◆ **Object state comparisons**:

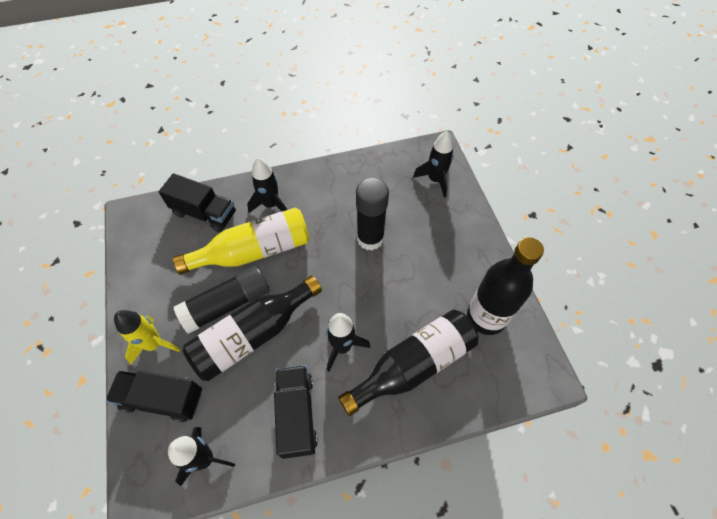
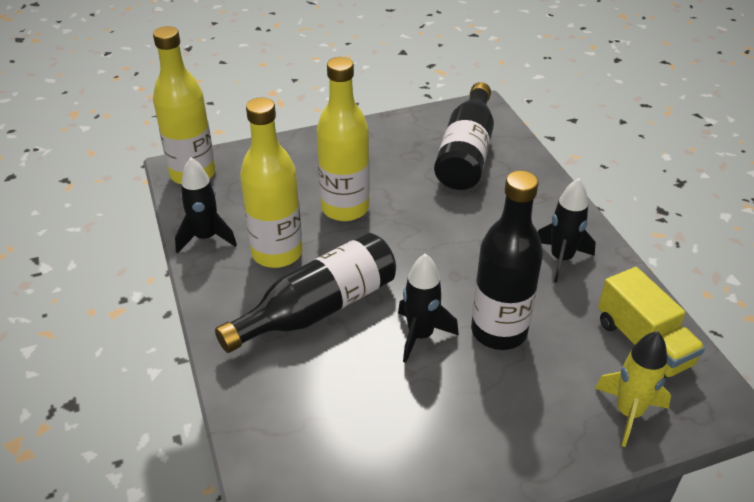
black glue stick: 2 -> 0
black rocket: 4 -> 3
black truck: 3 -> 0
yellow bottle: 1 -> 3
yellow truck: 0 -> 1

◆ **What this task involves**: The records above should be returned word for word, with every picture left out.

◆ **Task solution**:
black glue stick: 2 -> 0
black rocket: 4 -> 3
black truck: 3 -> 0
yellow bottle: 1 -> 3
yellow truck: 0 -> 1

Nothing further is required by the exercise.